-- start of Entries provided --
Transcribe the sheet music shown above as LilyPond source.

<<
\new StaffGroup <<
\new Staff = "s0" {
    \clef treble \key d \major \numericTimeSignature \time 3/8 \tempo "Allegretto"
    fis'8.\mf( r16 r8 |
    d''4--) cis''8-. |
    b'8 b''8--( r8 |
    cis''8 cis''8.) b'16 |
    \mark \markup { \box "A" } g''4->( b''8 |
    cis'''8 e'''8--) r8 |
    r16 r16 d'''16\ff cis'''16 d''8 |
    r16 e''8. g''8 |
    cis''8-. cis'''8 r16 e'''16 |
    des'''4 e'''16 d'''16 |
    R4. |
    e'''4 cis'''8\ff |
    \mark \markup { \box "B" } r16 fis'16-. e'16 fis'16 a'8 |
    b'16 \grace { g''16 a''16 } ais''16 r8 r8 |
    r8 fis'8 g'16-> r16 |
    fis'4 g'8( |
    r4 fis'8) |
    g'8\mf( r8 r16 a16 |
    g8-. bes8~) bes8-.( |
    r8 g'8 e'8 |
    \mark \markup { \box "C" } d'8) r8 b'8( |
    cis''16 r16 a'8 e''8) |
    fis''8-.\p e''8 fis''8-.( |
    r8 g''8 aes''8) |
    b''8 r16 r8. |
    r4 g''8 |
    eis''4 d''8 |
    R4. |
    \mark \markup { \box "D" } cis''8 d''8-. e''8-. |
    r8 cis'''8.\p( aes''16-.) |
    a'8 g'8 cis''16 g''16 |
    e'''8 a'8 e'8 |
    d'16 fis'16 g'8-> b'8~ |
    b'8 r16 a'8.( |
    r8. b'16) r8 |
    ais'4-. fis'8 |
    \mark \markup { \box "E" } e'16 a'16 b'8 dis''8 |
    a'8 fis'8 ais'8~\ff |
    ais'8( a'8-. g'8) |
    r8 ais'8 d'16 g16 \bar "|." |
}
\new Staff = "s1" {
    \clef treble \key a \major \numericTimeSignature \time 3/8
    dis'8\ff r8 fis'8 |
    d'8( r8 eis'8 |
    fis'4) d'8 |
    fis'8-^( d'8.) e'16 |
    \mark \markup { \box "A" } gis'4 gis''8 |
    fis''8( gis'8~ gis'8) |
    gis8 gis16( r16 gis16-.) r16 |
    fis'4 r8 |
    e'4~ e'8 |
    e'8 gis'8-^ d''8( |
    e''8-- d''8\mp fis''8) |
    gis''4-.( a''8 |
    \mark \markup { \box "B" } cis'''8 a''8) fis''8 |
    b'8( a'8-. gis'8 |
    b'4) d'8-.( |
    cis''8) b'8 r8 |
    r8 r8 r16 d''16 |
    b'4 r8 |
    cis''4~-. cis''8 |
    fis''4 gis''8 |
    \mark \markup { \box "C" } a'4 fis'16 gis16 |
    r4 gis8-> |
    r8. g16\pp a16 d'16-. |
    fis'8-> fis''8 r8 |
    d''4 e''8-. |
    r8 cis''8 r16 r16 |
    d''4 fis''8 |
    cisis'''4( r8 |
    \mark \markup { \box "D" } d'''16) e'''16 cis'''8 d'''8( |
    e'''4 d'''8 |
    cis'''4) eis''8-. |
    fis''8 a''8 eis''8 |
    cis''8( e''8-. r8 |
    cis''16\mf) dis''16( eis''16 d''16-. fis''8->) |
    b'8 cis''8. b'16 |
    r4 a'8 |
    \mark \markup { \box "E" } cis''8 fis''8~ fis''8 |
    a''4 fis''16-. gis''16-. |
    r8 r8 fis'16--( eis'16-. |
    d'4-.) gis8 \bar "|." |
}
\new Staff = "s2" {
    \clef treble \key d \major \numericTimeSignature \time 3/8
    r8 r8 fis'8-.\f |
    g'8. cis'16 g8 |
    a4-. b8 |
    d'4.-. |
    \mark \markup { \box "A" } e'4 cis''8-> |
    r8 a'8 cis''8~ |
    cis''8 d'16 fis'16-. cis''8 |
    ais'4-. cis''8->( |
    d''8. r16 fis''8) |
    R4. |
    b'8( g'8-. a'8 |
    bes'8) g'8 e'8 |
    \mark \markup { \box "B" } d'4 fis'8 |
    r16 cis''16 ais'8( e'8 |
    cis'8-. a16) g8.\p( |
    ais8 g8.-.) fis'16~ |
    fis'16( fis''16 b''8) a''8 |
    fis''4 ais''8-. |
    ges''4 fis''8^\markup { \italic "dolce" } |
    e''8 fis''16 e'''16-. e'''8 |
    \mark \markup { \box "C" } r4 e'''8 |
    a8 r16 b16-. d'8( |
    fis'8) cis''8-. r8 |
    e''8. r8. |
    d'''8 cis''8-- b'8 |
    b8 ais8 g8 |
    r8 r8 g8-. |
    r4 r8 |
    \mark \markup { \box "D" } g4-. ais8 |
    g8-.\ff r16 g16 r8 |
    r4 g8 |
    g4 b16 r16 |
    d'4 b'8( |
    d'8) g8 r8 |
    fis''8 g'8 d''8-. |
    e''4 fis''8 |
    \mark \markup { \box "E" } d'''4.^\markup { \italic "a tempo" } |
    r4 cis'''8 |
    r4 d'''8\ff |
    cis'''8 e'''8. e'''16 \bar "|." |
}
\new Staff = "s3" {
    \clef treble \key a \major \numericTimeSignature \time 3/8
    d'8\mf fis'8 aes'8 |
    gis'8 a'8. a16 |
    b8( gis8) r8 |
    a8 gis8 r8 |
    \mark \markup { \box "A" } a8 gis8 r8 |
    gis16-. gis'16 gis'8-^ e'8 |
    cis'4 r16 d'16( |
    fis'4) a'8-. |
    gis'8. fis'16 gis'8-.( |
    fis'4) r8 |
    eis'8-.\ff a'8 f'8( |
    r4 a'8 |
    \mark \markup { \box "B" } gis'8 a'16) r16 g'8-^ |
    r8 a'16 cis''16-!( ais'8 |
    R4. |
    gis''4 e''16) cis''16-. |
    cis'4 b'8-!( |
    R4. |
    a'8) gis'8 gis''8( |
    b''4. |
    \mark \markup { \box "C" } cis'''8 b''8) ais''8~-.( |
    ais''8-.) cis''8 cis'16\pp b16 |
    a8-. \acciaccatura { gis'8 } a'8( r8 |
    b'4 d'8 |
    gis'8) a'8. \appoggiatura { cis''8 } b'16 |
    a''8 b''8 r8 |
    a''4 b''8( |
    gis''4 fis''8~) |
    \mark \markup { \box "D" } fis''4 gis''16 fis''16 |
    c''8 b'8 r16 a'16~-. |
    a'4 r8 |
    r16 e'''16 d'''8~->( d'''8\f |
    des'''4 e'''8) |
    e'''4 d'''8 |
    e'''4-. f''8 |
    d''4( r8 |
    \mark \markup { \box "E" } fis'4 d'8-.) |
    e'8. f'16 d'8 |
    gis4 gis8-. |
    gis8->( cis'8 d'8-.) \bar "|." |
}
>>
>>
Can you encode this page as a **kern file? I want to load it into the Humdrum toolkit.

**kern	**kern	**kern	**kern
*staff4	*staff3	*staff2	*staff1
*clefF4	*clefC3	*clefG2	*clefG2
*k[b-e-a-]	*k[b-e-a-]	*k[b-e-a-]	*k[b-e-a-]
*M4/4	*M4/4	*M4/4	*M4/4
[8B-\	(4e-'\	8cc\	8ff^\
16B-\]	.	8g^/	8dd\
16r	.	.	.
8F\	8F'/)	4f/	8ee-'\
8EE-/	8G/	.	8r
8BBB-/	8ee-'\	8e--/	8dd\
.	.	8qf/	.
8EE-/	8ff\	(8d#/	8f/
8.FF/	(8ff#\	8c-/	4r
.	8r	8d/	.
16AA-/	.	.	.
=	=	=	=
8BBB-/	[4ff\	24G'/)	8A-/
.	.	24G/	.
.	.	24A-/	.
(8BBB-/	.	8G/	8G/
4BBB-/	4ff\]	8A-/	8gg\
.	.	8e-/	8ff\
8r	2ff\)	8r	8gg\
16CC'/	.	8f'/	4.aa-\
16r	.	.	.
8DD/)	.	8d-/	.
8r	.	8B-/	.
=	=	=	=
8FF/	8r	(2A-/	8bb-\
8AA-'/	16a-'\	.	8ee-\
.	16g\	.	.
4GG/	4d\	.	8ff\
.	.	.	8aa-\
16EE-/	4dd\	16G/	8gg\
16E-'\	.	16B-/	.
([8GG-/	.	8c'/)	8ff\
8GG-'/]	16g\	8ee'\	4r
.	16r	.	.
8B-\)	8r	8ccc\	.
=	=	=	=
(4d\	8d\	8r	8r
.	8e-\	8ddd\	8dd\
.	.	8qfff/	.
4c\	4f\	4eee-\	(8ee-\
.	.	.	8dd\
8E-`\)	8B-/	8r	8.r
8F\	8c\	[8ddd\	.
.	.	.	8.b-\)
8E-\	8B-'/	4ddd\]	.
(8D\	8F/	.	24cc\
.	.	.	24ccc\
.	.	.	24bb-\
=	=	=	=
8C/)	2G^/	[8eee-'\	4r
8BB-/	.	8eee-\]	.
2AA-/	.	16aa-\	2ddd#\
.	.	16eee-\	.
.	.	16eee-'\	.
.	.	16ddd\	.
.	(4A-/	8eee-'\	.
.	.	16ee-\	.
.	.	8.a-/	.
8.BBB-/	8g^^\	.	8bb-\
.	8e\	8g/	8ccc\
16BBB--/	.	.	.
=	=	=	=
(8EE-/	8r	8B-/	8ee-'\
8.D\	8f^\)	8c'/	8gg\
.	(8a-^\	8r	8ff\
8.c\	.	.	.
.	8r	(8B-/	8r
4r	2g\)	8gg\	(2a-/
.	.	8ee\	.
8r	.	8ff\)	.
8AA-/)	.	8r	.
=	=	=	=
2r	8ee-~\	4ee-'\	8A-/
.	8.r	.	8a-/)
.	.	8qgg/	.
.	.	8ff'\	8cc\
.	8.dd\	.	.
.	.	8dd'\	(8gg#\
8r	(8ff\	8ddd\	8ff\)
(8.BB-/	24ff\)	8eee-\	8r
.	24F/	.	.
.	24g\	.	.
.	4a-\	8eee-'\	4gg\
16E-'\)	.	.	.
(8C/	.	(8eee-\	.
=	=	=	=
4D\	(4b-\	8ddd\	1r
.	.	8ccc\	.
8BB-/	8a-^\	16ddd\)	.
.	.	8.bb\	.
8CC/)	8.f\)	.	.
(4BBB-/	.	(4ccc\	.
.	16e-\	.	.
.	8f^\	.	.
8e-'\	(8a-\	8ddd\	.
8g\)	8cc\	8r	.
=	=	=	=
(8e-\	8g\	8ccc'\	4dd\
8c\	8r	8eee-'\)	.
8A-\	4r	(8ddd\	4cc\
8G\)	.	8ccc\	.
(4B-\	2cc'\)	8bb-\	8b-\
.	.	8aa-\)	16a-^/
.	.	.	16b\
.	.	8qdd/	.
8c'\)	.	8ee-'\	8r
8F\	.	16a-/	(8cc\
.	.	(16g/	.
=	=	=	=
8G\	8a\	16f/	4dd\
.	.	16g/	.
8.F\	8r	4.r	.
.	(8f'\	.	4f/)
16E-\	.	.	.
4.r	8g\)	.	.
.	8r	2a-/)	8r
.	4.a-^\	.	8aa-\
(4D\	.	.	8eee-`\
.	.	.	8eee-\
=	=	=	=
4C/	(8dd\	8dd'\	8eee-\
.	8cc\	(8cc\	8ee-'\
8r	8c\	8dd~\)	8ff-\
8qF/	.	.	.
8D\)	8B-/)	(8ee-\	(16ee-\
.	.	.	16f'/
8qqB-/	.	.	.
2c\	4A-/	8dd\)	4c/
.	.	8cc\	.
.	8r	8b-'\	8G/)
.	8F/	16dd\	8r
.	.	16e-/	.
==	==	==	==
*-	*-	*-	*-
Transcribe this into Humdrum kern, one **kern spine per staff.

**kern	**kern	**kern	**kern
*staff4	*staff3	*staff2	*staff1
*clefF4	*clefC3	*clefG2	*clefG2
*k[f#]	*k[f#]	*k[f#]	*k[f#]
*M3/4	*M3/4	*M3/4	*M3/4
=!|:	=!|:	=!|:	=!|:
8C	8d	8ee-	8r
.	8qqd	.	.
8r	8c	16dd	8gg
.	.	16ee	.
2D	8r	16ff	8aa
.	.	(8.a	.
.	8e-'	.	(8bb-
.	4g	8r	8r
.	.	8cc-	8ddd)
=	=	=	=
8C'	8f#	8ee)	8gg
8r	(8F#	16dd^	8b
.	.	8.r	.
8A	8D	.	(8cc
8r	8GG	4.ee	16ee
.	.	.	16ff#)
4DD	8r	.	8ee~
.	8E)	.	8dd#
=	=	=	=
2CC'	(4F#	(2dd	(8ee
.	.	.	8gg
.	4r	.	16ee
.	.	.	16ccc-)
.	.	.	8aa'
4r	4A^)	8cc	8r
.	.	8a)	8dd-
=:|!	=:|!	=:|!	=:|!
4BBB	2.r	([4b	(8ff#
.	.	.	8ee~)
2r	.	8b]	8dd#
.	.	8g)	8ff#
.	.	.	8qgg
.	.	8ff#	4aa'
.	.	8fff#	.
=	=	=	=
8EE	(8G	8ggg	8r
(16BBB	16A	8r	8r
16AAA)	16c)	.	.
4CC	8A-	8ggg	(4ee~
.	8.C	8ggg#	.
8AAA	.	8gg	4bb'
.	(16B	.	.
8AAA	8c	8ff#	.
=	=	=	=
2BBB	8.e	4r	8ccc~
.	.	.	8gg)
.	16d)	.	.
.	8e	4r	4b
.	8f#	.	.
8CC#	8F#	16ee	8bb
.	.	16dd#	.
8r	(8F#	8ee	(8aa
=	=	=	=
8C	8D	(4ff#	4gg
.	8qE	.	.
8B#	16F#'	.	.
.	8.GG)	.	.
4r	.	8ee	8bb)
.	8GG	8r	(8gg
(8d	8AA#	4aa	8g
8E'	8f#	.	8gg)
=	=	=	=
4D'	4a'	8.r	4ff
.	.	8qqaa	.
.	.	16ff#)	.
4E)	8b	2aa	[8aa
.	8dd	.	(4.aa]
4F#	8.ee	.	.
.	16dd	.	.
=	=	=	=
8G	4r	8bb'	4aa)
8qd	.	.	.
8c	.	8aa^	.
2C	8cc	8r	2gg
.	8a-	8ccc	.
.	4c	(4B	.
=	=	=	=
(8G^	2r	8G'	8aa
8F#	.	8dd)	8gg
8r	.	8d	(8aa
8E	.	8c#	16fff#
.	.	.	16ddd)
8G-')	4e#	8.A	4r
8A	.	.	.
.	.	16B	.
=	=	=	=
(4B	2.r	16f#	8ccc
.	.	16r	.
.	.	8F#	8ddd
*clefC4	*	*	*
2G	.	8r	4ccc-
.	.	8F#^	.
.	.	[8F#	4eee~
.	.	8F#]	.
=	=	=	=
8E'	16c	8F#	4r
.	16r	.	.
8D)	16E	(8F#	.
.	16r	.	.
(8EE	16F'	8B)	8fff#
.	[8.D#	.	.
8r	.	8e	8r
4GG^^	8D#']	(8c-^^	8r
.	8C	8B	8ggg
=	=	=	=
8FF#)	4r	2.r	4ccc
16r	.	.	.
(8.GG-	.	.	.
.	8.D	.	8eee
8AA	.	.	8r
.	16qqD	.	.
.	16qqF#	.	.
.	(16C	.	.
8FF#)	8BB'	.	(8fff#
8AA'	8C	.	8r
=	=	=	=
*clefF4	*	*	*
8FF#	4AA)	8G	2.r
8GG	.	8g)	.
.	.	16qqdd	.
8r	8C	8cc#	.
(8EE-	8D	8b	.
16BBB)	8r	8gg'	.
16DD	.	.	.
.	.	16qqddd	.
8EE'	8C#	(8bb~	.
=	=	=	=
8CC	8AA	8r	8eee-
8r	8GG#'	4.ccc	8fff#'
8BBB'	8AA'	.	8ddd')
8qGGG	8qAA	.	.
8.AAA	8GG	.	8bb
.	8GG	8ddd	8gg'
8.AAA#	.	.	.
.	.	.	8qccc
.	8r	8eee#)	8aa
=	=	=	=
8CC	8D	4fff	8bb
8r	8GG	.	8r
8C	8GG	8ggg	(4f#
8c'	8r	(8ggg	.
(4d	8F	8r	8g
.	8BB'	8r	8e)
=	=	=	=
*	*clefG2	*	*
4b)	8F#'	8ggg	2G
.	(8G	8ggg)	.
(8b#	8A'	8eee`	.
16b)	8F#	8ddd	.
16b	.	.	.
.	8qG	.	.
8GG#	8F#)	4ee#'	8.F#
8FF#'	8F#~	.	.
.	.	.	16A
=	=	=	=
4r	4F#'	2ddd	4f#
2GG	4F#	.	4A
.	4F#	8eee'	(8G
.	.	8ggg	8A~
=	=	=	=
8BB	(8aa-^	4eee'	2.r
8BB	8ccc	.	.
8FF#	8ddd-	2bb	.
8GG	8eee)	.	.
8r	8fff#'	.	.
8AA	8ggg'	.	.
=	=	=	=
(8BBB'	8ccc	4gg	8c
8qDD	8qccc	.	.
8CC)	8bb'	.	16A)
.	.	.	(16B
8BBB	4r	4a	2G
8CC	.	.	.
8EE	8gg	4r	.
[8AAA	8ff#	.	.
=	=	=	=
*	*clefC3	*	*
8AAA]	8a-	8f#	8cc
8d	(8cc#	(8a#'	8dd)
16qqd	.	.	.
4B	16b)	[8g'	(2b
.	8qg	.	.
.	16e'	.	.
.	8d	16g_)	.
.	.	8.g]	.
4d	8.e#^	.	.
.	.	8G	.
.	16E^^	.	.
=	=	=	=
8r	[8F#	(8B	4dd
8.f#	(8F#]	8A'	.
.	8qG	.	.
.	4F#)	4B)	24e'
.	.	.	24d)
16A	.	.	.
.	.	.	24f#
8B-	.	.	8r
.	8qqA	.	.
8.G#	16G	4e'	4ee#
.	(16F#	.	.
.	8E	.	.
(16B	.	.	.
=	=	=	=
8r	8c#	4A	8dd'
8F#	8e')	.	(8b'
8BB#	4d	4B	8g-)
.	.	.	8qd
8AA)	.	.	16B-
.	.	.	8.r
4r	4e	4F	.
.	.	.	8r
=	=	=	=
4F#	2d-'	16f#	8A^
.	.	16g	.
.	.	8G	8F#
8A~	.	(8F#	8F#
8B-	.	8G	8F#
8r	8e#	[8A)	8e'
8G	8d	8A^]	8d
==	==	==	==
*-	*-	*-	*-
-- end of Entries provided --
(What is being asked): Which lines in the items above contain the string "kern"? Copy each of those lines in full.

(Complete answer):
Can you encode this page as a **kern file? I want to load it into the Humdrum toolkit.
**kern	**kern	**kern	**kern
Transcribe this into Humdrum kern, one **kern spine per staff.
**kern	**kern	**kern	**kern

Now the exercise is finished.